* BEGIN *
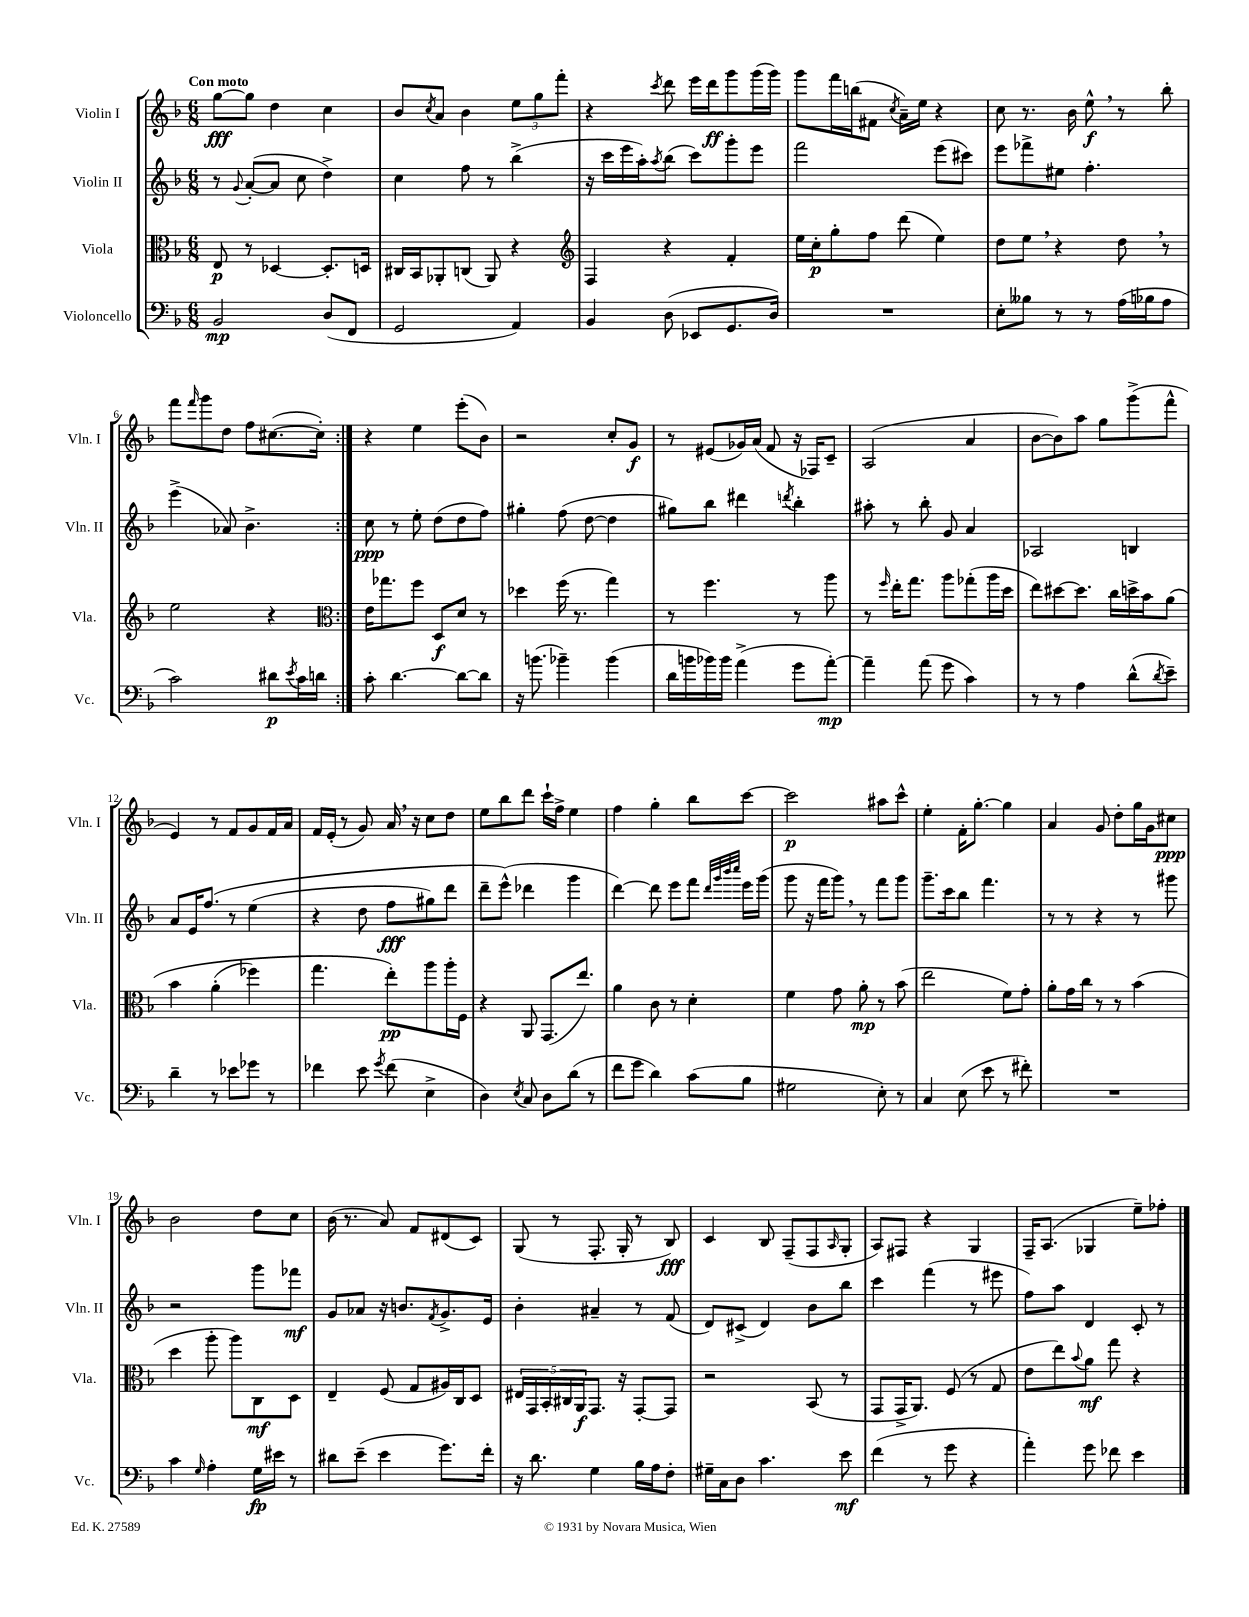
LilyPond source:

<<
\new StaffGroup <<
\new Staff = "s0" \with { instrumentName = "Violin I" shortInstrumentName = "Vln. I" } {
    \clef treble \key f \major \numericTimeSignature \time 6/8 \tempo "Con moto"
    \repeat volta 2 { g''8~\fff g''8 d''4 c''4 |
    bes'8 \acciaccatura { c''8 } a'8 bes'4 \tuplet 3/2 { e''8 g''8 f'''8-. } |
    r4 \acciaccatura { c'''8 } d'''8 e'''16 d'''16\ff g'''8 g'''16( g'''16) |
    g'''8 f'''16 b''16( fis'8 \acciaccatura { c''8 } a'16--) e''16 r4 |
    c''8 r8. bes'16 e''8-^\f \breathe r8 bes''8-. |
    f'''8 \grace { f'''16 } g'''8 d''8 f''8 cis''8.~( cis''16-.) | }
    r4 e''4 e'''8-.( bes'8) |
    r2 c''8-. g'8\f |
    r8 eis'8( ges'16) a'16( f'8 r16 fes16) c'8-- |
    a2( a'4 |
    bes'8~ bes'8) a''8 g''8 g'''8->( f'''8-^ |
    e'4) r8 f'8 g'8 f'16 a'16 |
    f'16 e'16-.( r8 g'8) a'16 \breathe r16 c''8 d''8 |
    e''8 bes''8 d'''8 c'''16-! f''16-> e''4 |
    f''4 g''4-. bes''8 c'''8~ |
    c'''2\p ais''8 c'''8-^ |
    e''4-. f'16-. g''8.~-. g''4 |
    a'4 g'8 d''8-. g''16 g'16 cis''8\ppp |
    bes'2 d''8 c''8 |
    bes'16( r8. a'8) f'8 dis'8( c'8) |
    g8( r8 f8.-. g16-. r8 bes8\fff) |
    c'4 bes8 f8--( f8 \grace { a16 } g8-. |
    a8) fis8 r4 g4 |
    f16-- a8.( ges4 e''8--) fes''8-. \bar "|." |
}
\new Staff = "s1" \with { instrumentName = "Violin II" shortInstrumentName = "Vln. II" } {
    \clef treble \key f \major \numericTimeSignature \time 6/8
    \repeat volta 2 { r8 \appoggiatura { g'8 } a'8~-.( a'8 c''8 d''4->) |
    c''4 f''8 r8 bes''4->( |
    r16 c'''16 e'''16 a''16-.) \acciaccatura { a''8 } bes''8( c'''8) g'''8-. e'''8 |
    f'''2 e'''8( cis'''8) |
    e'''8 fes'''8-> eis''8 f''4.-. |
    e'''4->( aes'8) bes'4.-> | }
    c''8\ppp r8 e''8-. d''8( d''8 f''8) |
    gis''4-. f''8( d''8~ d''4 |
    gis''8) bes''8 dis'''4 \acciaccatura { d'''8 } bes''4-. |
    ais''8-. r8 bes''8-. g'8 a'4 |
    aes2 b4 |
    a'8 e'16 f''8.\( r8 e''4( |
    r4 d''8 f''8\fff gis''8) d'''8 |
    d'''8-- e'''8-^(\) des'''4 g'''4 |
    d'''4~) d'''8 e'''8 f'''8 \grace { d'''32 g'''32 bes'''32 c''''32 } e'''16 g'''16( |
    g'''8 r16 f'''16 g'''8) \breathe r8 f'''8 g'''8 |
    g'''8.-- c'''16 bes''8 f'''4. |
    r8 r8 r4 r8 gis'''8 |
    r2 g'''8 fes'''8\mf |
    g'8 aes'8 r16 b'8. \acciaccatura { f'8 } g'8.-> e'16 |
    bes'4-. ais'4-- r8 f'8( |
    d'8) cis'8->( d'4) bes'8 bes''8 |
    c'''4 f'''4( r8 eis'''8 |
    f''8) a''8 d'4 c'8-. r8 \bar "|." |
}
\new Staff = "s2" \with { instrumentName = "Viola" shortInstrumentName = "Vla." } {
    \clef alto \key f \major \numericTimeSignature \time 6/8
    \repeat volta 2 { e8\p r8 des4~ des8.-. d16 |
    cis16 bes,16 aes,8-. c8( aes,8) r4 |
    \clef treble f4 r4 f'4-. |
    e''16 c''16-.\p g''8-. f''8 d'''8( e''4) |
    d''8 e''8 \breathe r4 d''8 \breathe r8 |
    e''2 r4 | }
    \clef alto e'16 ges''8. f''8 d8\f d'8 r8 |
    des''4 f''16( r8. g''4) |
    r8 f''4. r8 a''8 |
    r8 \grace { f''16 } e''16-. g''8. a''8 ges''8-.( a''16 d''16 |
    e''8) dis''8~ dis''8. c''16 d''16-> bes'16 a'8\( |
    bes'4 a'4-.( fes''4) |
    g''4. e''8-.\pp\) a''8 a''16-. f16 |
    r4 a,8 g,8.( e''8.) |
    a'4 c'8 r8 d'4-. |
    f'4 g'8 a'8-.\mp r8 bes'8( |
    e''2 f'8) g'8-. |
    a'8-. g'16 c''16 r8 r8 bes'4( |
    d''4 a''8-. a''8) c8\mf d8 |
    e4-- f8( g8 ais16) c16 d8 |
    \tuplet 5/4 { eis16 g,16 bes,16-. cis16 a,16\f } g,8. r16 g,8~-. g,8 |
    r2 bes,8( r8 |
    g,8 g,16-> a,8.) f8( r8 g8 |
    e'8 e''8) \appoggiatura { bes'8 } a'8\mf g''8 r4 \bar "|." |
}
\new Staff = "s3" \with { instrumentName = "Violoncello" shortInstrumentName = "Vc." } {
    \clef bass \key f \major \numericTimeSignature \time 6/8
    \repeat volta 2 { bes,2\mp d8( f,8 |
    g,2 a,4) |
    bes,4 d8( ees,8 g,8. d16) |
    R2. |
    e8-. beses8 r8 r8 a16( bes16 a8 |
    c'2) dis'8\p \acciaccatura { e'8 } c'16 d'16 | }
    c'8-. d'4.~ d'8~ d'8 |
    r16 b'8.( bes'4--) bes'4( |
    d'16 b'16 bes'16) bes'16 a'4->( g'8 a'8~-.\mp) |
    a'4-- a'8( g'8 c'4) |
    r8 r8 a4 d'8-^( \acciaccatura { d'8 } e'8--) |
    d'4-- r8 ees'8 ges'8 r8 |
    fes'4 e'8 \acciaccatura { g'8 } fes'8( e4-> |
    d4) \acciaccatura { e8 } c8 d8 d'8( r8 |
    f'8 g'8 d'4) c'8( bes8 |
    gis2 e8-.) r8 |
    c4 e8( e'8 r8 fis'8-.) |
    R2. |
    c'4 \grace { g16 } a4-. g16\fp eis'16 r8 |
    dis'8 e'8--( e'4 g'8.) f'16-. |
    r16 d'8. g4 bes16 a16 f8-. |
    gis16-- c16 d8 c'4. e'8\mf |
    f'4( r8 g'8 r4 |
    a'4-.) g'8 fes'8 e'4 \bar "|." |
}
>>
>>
* END *
* _Task brief_:
Report how many lines of the items above contain the string "breathe". Give only the number.

* _Task answer_:
4